** DATA IN THIS EXERCISE follows **

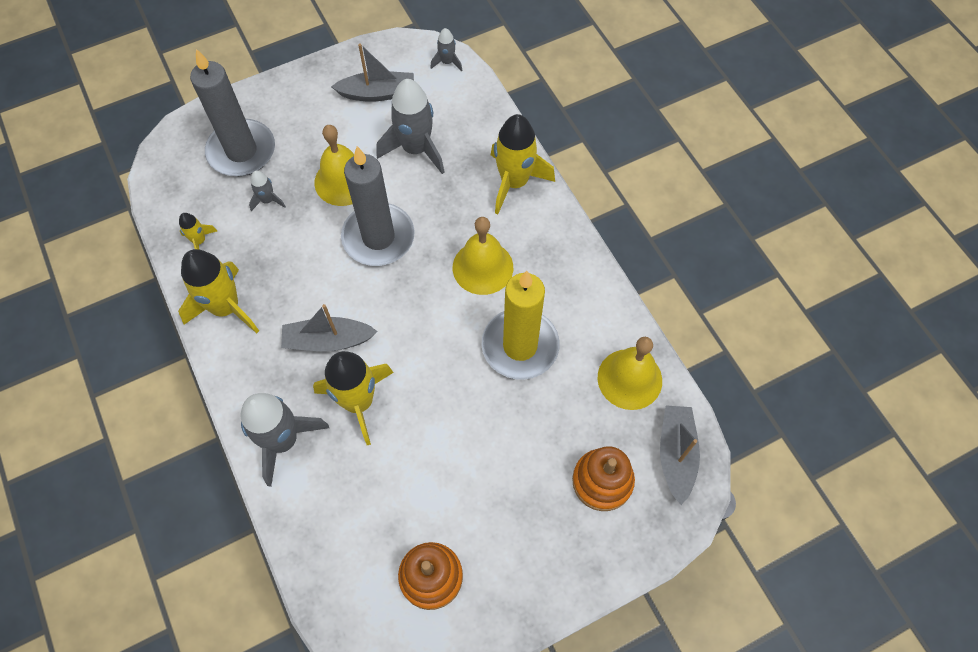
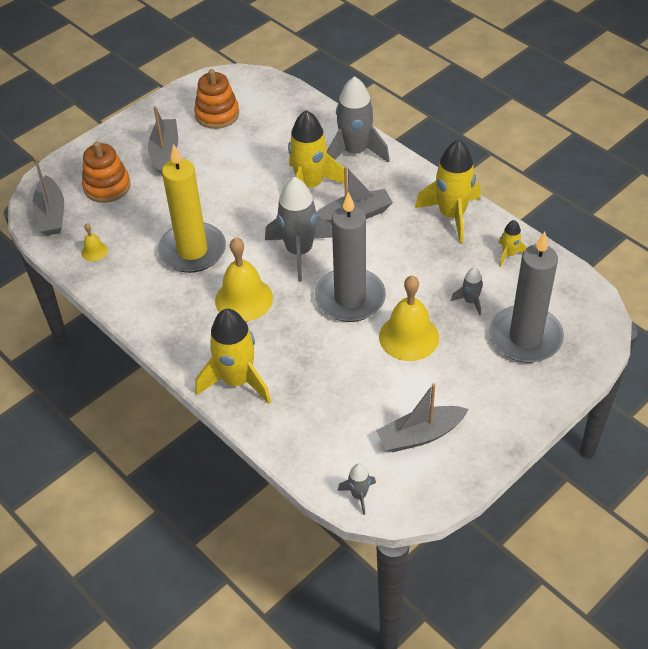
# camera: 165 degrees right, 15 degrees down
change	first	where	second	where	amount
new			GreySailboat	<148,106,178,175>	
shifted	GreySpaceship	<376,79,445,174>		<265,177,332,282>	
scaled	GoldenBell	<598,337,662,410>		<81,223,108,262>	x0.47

** End of DATA IN THIS EXERCISE **
** DATA IN THIS EXERCISE follows **

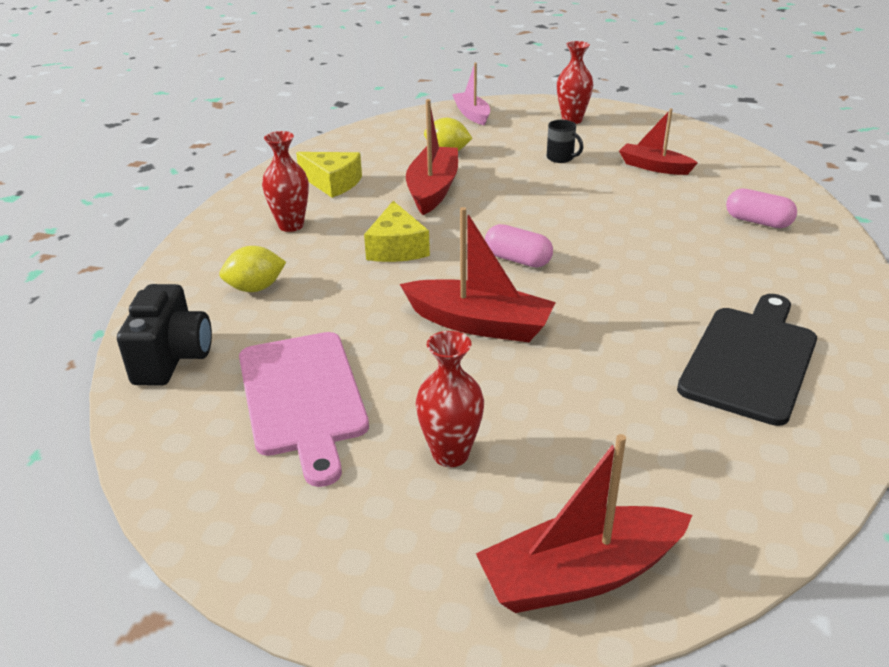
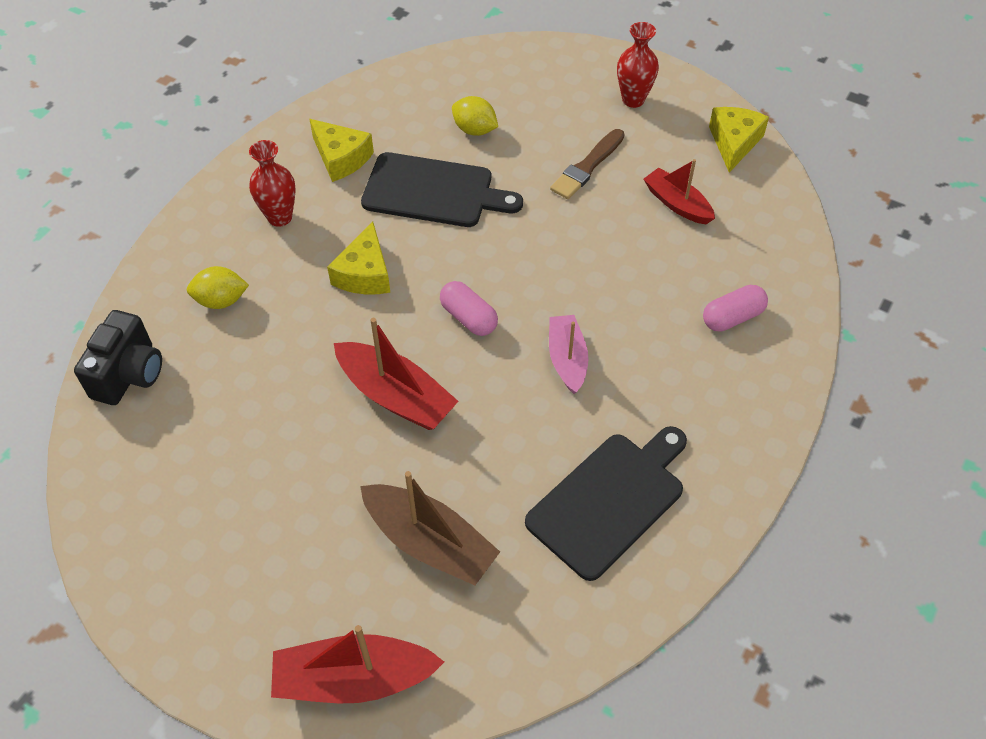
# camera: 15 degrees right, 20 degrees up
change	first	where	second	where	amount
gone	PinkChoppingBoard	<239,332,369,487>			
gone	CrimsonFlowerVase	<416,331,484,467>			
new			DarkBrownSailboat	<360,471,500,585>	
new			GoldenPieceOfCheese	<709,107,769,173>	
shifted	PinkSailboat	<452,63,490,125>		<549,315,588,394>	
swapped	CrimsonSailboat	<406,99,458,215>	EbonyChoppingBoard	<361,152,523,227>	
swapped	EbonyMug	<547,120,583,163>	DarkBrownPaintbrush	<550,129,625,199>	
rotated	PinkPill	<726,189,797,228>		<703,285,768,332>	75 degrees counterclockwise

** End of DATA IN THIS EXERCISE **

§ ABOUT THIS EXERCISE: After identifying the lines above that contain "shifted", copy each one.

§ EXERCISE RESULT:
shifted	GreySpaceship	<376,79,445,174>		<265,177,332,282>	
shifted	PinkSailboat	<452,63,490,125>		<549,315,588,394>	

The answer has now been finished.